#### [EXERCISE GOAL]
The reply must consist of the lines from the first line of the records through the line containing "camera: 15 degrees right, 5 degrees up", copied exactly, with every picture omitted.

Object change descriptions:
====

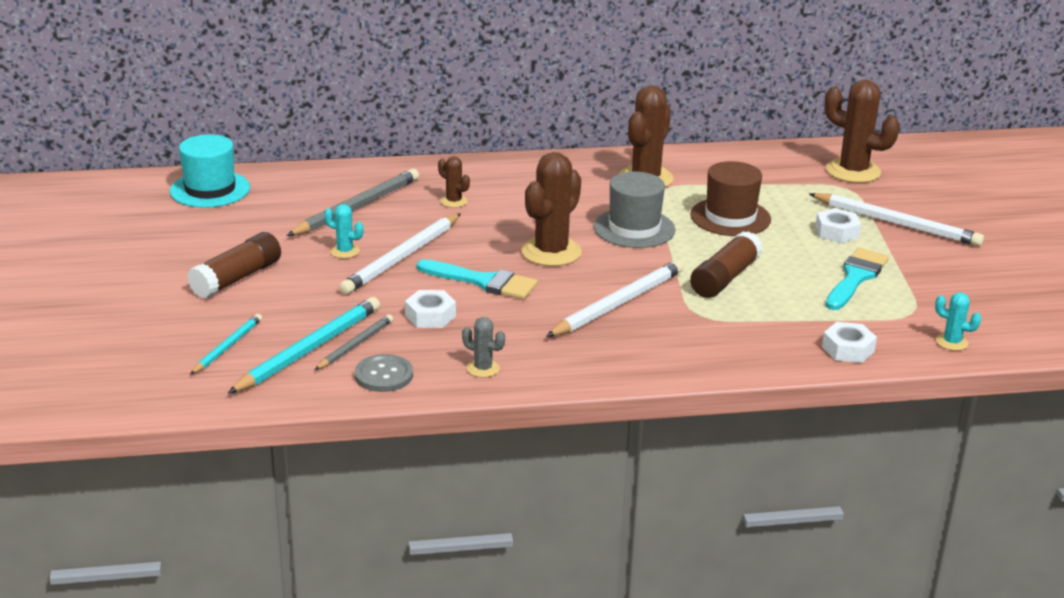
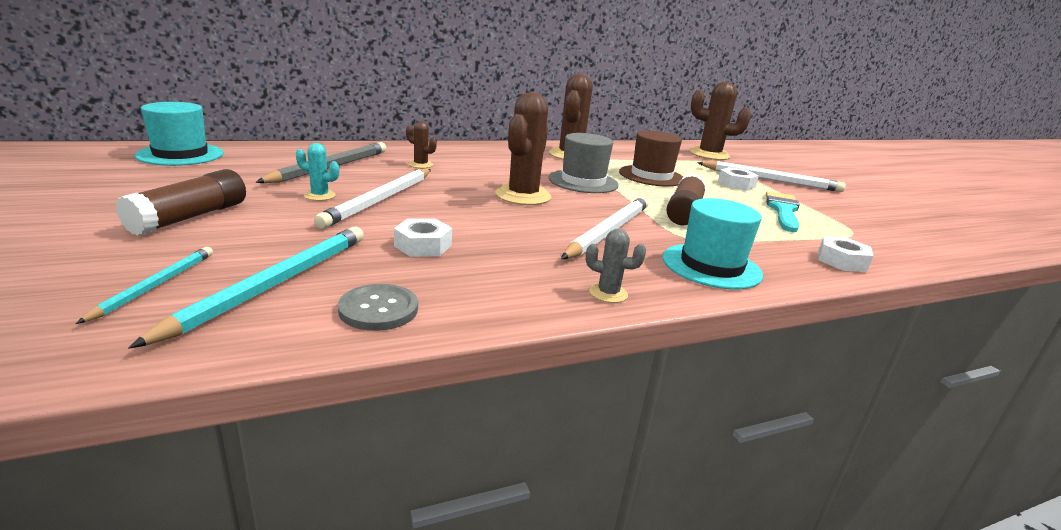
camera: 15 degrees left, 5 degrees down
(355, 345) = (337, 277): grey pencil -> none
(483, 281) = (469, 217): turquoise brush -> none
(483, 368) = (503, 295): grey cactus -> grey cactus (608, 293)
(695, 349) = (711, 266): none -> turquoise hat
(952, 342) = (912, 253): turquoise cactus -> none

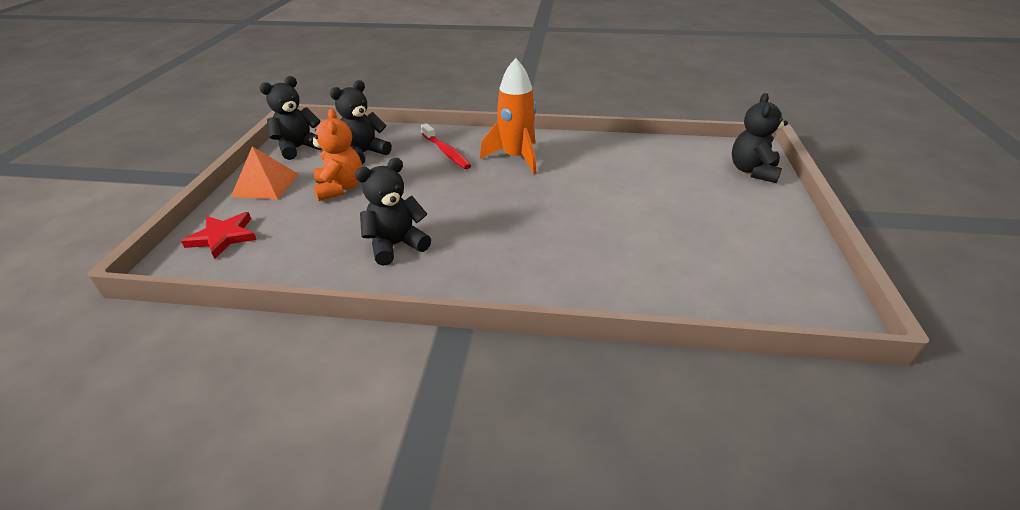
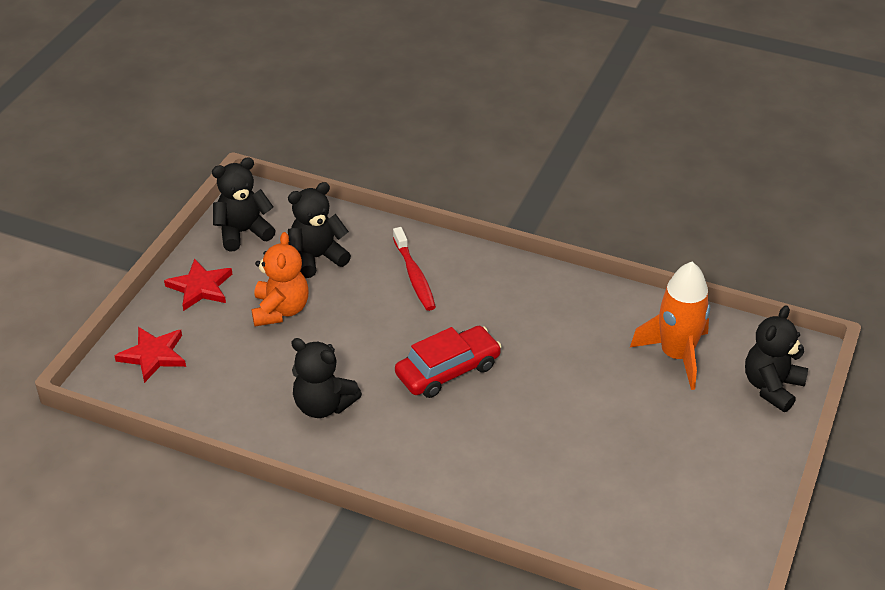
camera: 15 degrees right, 5 degrees up
(265, 185) = (200, 287): orange pyramid -> red star
(396, 245) = (323, 405): black teddy bear -> black teddy bear turned 135 degrees counterclockwise
(498, 203) = (448, 370): none -> red car
(516, 158) = (494, 303): orange rocket -> orange rocket (676, 355)

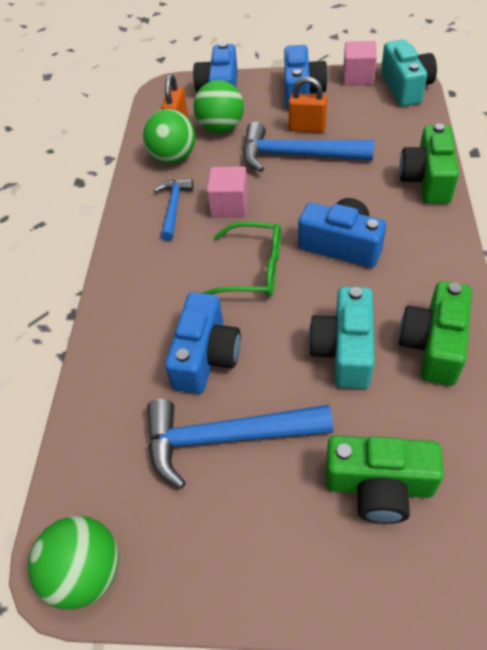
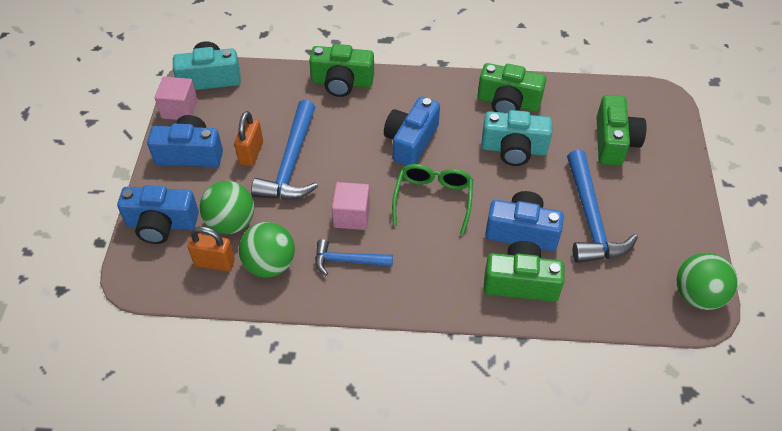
camera: 95 degrees left, 0 degrees up
(133, 353) = (521, 282): none -> green camera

====

#### [SOLUTION TO THE EXERCISE]
camera: 15 degrees left, 5 degrees down
(355, 345) = (337, 277): grey pencil -> none
(483, 281) = (469, 217): turquoise brush -> none
(483, 368) = (503, 295): grey cactus -> grey cactus (608, 293)
(695, 349) = (711, 266): none -> turquoise hat
(952, 342) = (912, 253): turquoise cactus -> none

camera: 15 degrees right, 5 degrees up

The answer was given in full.